» EXERCISE DIRECTIONS: Each record must come back unchanged in your answer, stripped of its images.

[Scene difference descriptions]
* * * * *

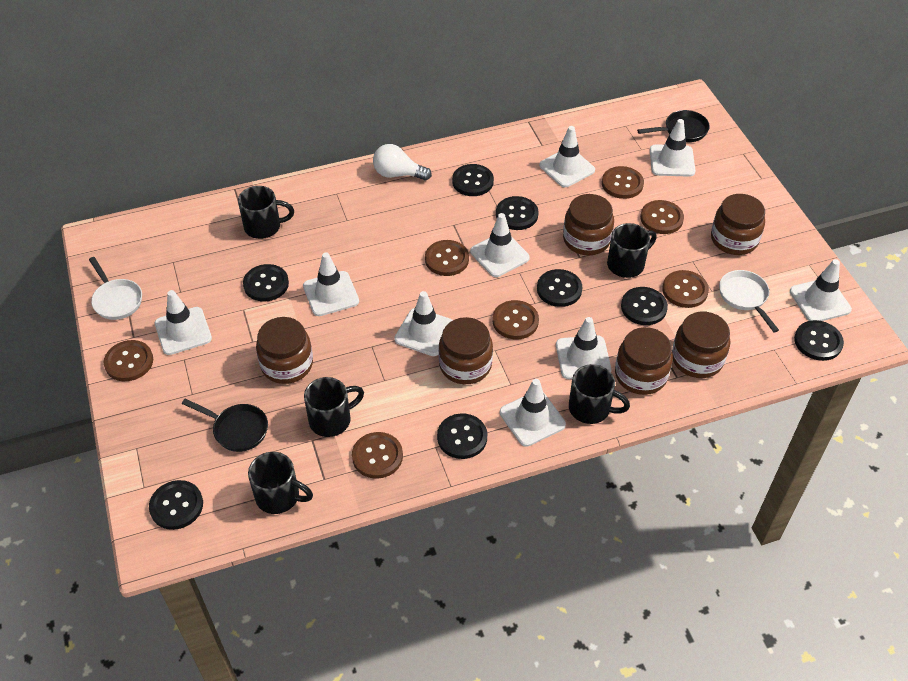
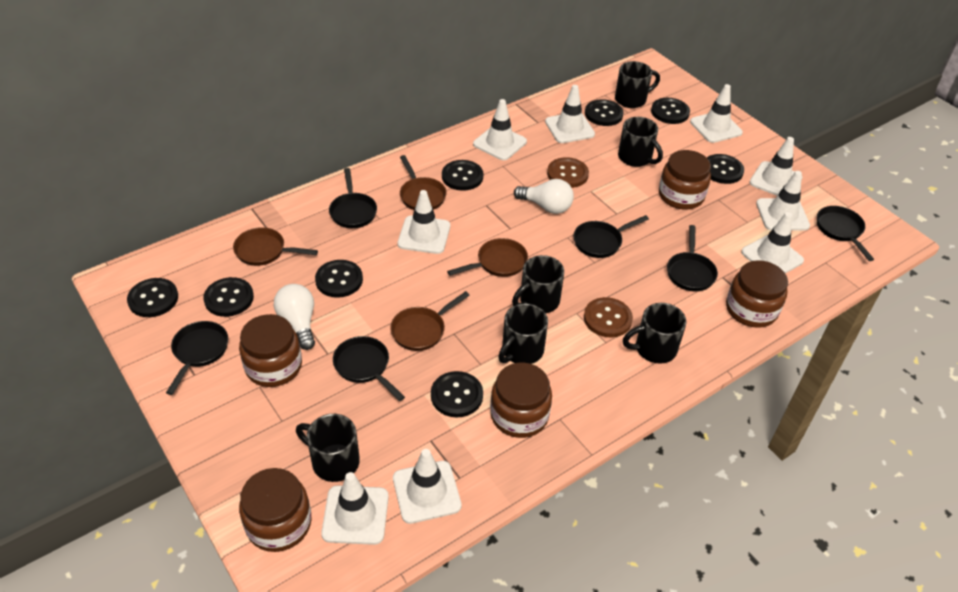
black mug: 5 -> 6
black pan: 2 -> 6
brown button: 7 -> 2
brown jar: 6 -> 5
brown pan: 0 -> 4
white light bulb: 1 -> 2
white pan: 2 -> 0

* * * * *

» SOLUTION TO THE EXERCISE:
black mug: 5 -> 6
black pan: 2 -> 6
brown button: 7 -> 2
brown jar: 6 -> 5
brown pan: 0 -> 4
white light bulb: 1 -> 2
white pan: 2 -> 0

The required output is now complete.